_Work request_
Each entry below should be printed exactly, with every image left out.

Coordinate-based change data
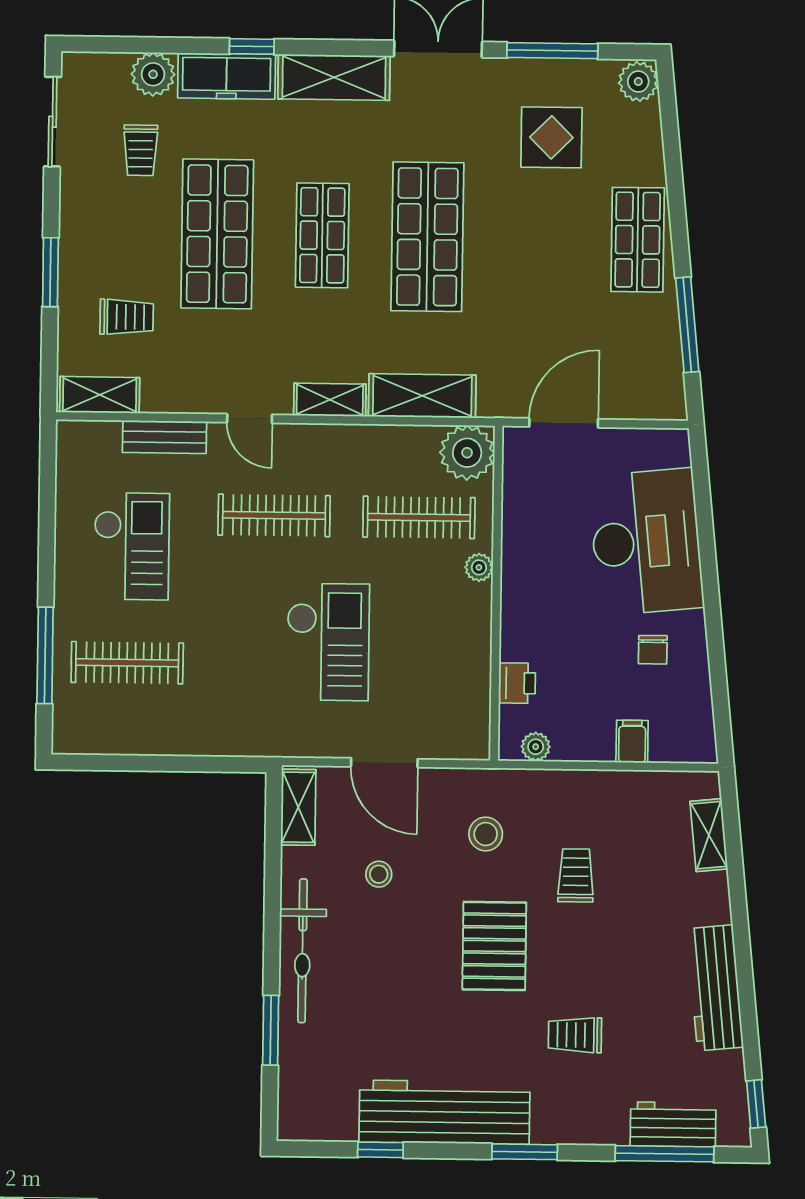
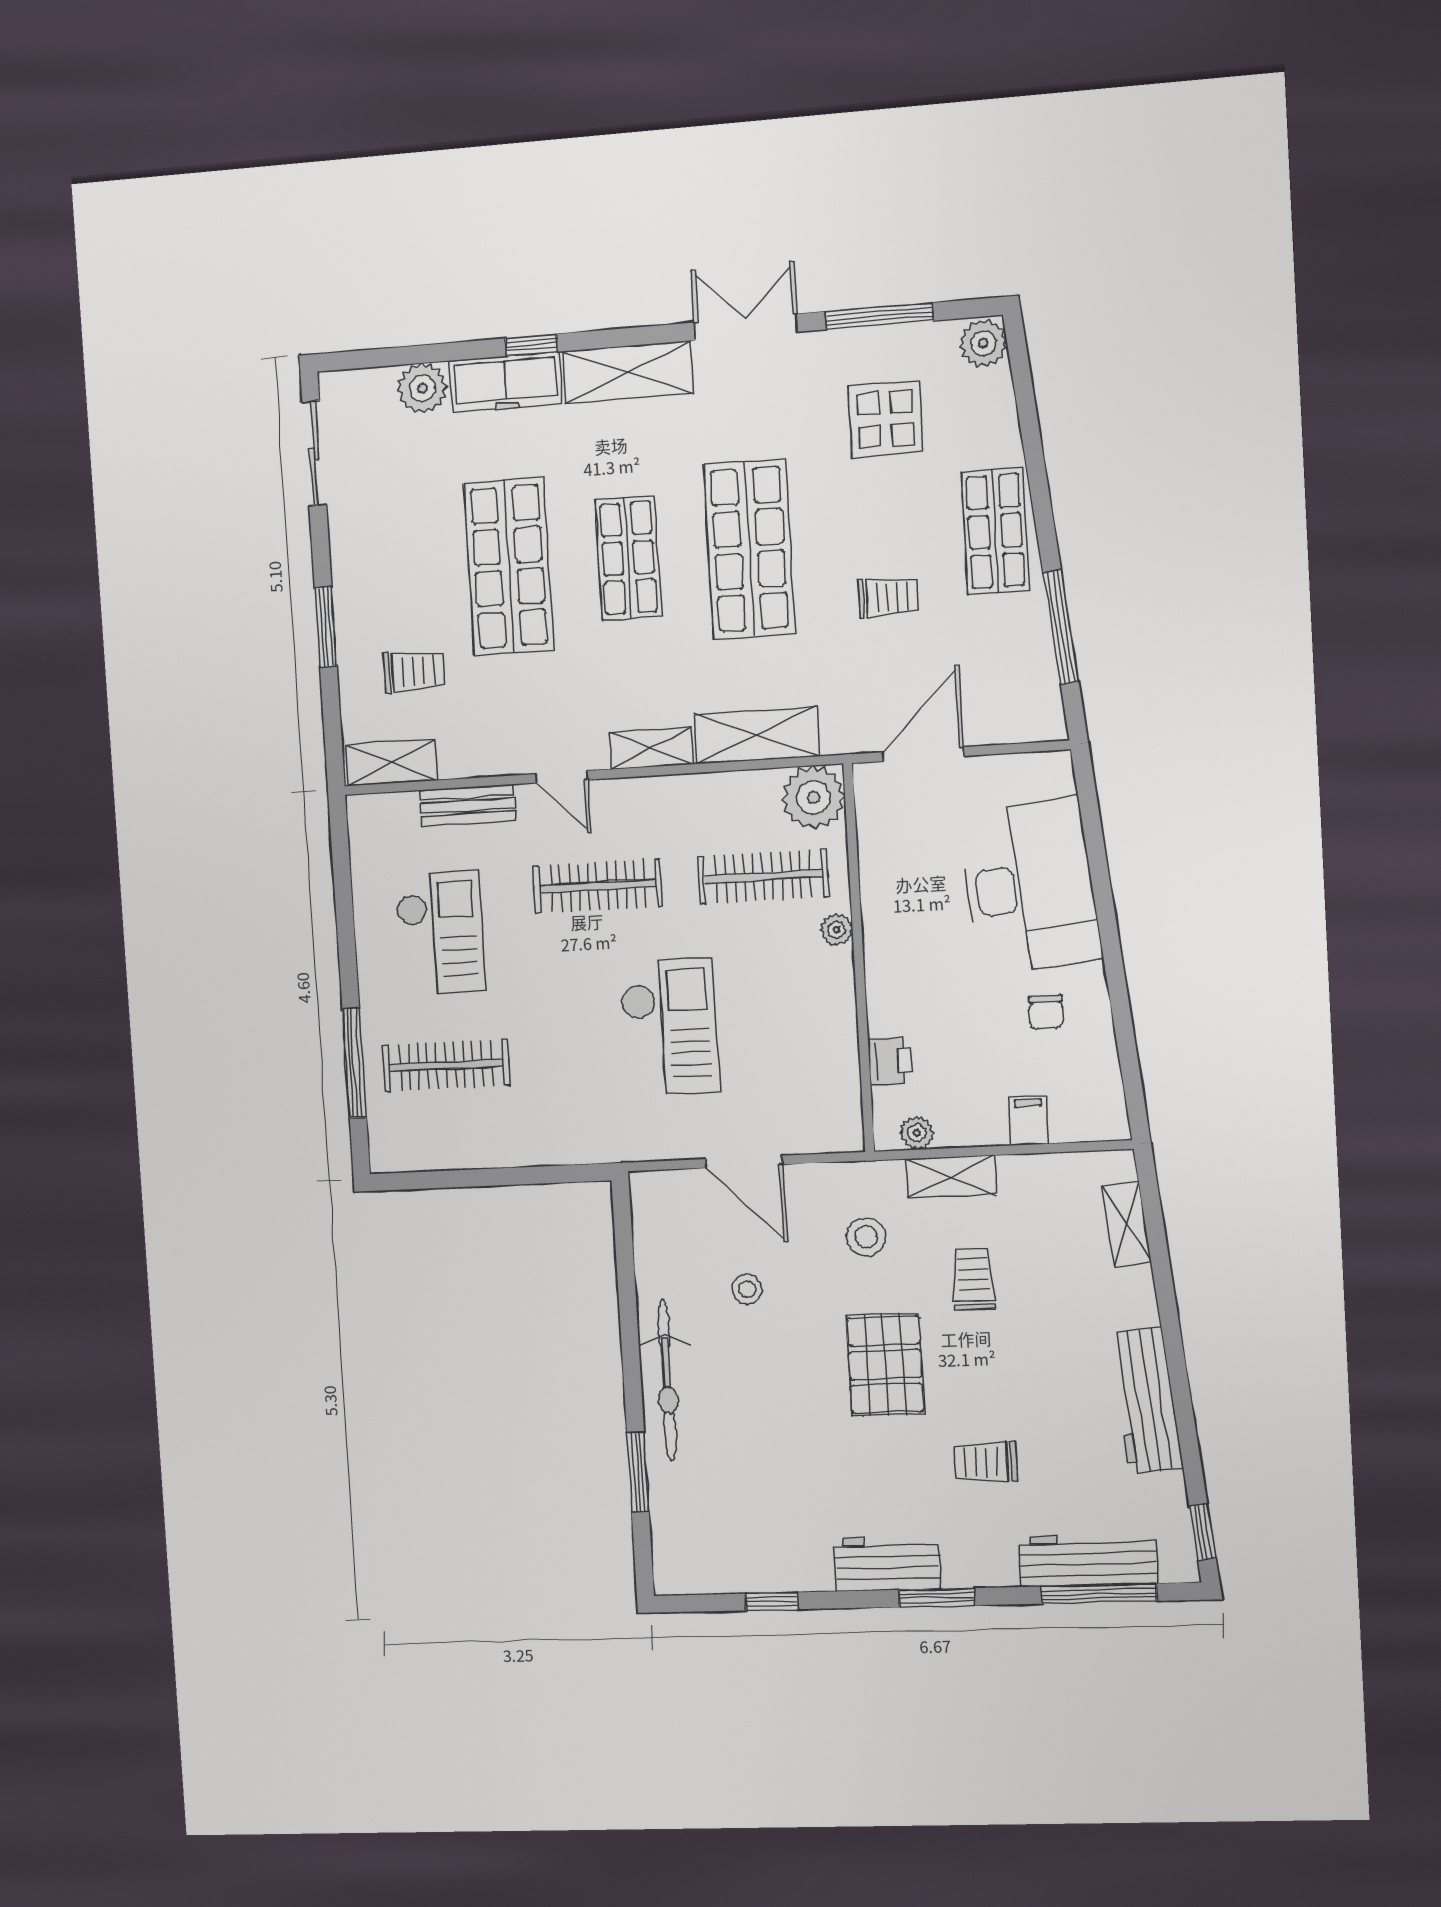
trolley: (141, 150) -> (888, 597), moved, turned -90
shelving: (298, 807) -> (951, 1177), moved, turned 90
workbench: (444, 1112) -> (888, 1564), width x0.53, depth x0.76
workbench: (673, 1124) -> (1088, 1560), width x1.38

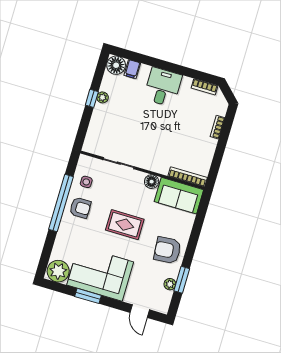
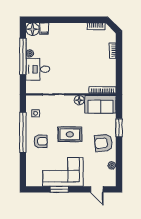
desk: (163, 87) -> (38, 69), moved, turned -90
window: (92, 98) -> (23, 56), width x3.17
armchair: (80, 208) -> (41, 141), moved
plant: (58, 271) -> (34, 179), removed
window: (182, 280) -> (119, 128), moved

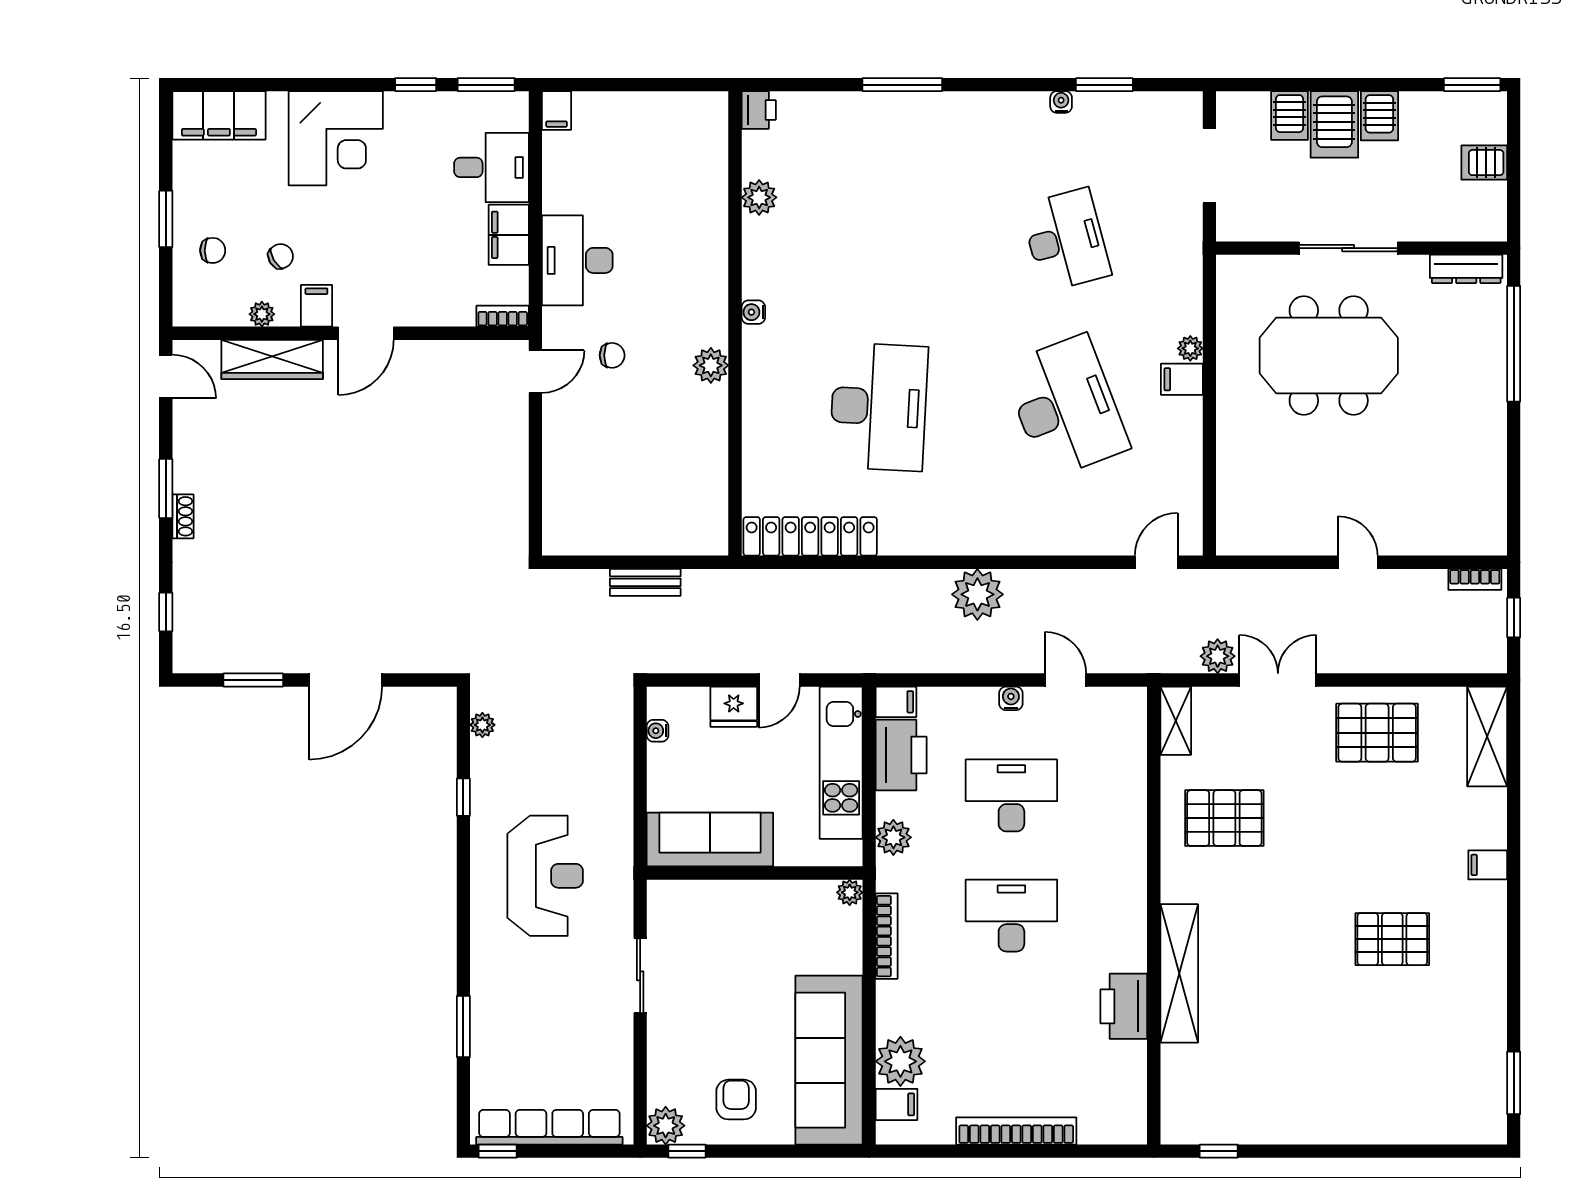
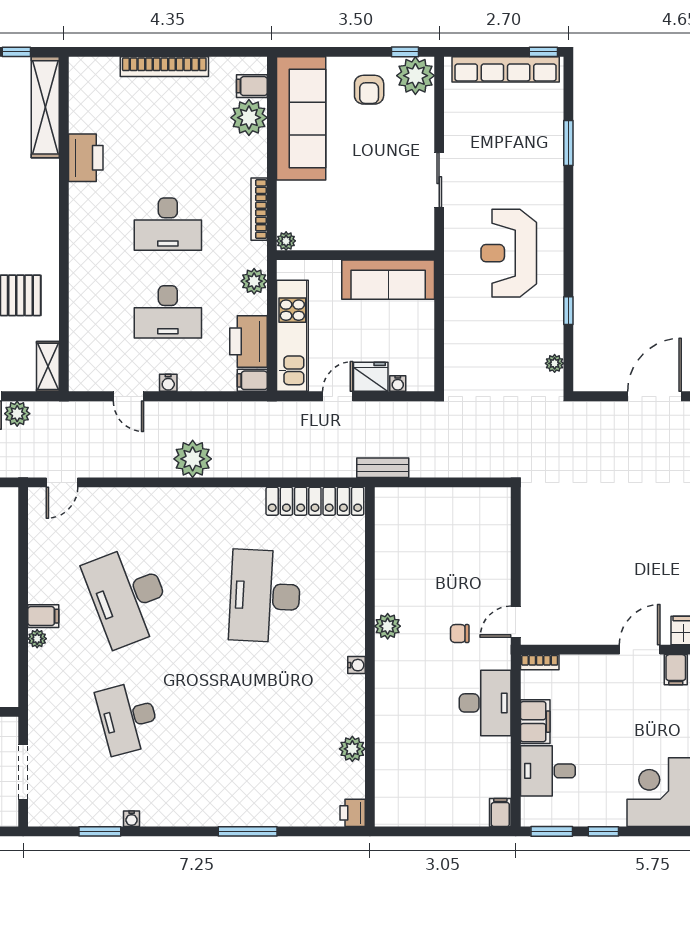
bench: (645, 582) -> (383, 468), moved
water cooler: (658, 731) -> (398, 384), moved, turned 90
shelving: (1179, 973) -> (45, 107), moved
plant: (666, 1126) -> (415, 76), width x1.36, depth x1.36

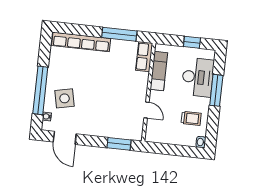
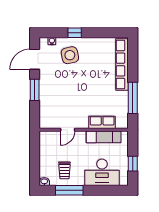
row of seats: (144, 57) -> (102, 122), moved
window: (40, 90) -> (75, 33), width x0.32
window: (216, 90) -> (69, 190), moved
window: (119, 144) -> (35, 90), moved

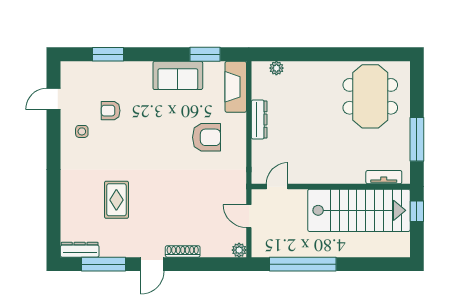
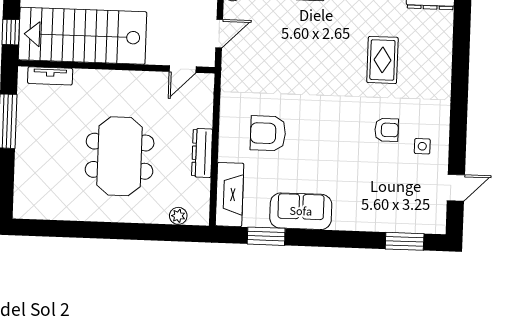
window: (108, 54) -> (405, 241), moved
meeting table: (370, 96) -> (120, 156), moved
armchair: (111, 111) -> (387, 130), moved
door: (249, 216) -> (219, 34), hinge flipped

_Output of the task_
trolley: (141, 150) -> (888, 597), moved, turned -90
shelving: (298, 807) -> (951, 1177), moved, turned 90
workbench: (444, 1112) -> (888, 1564), width x0.53, depth x0.76
workbench: (673, 1124) -> (1088, 1560), width x1.38

desk: (163, 87) -> (38, 69), moved, turned -90
window: (92, 98) -> (23, 56), width x3.17
armchair: (80, 208) -> (41, 141), moved
plant: (58, 271) -> (34, 179), removed
window: (182, 280) -> (119, 128), moved

bench: (645, 582) -> (383, 468), moved
water cooler: (658, 731) -> (398, 384), moved, turned 90
shelving: (1179, 973) -> (45, 107), moved
plant: (666, 1126) -> (415, 76), width x1.36, depth x1.36

row of seats: (144, 57) -> (102, 122), moved
window: (40, 90) -> (75, 33), width x0.32
window: (216, 90) -> (69, 190), moved
window: (119, 144) -> (35, 90), moved

window: (108, 54) -> (405, 241), moved
meeting table: (370, 96) -> (120, 156), moved
armchair: (111, 111) -> (387, 130), moved
door: (249, 216) -> (219, 34), hinge flipped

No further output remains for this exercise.